* **TASK DIRECTIONS**: Except for the pictures, reproduce the records word for word.

(Stored dataset items)
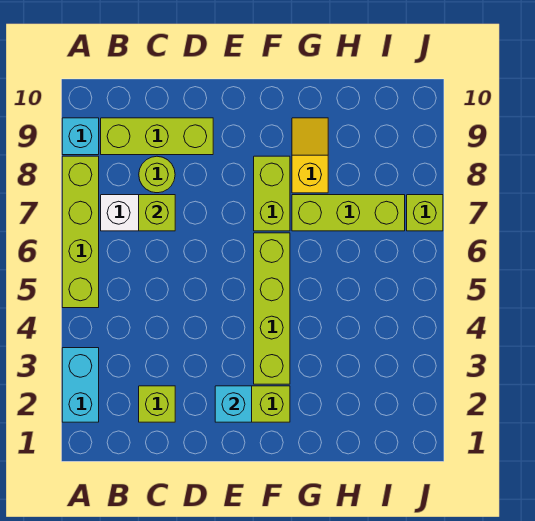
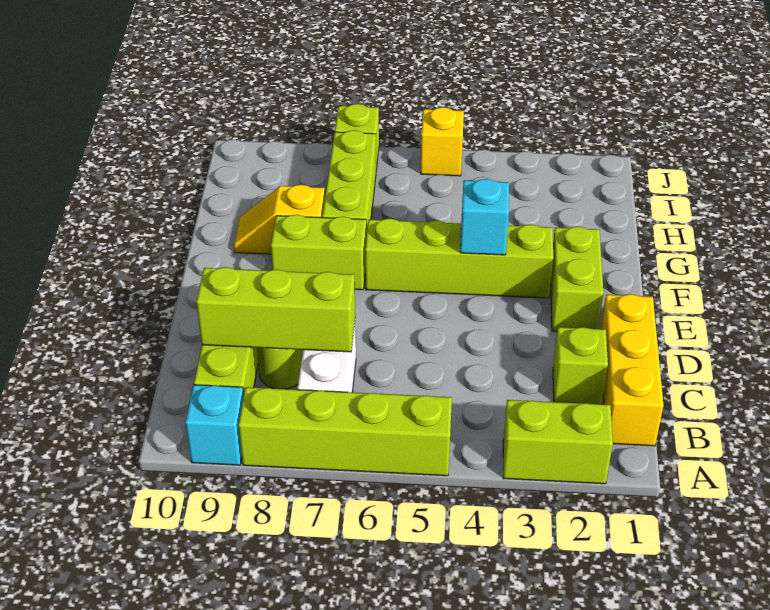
cyan brick A2:A3 level 1 -> lime brick A2:A3 level 1
none -> yellow brick B1:D1 level 1
lime brick C7 level 2 -> lime brick C7:C9 level 2
cyan brick E2 level 2 -> cyan brick F4 level 2
none -> yellow brick J5 level 1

* **REPLY TO THE TASK**:
cyan brick A2:A3 level 1 -> lime brick A2:A3 level 1
none -> yellow brick B1:D1 level 1
lime brick C7 level 2 -> lime brick C7:C9 level 2
cyan brick E2 level 2 -> cyan brick F4 level 2
none -> yellow brick J5 level 1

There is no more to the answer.